* _How to complete this task_:
Starting at the first entry below, repeat all the data word for word and drop the pictures.

(Coordinate-based change listings)

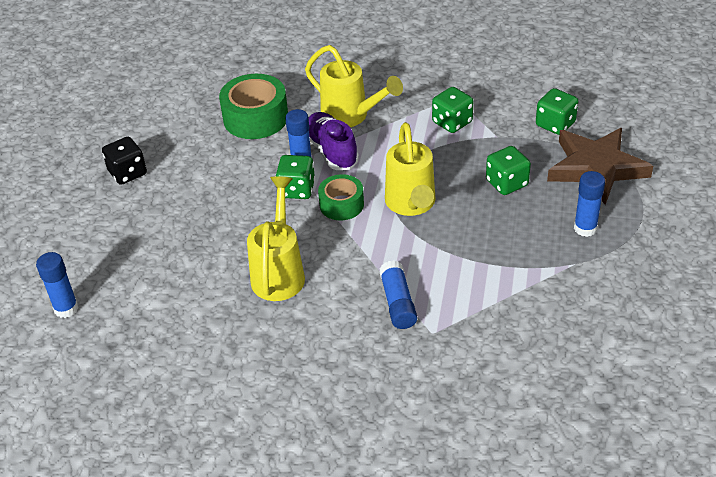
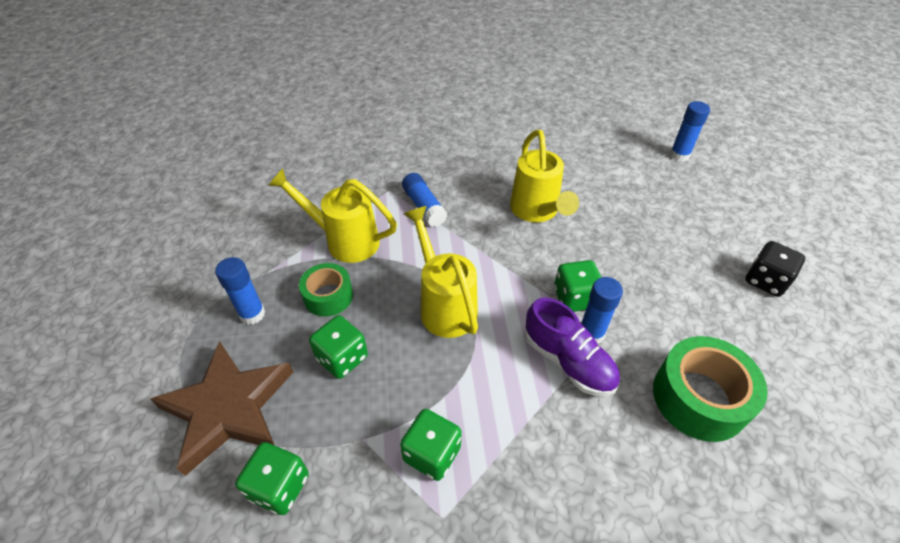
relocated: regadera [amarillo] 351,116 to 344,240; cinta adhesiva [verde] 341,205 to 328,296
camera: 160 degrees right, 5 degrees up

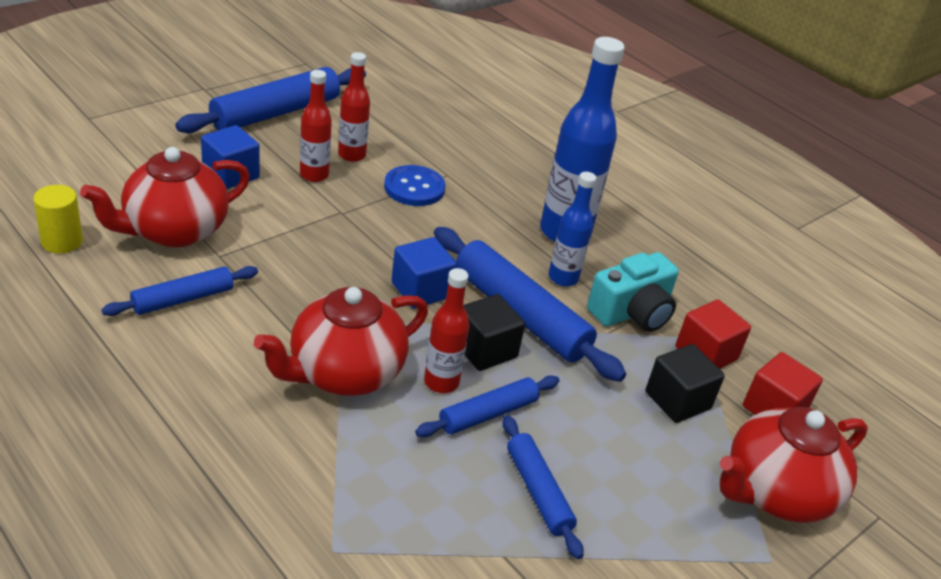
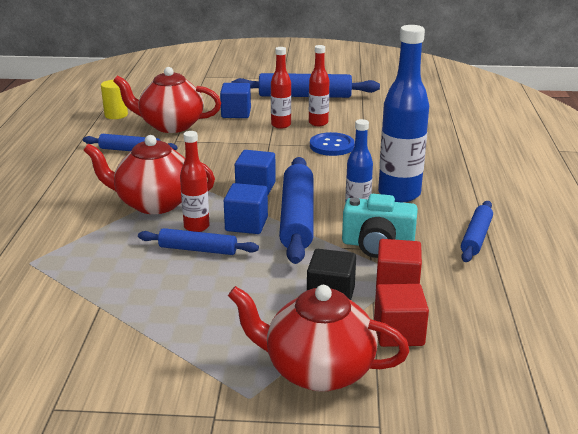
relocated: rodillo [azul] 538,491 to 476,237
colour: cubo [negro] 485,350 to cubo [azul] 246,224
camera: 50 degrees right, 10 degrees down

* _Response box_:
relocated: regadera [amarillo] 351,116 to 344,240; cinta adhesiva [verde] 341,205 to 328,296
camera: 160 degrees right, 5 degrees up

relocated: rodillo [azul] 538,491 to 476,237
colour: cubo [negro] 485,350 to cubo [azul] 246,224
camera: 50 degrees right, 10 degrees down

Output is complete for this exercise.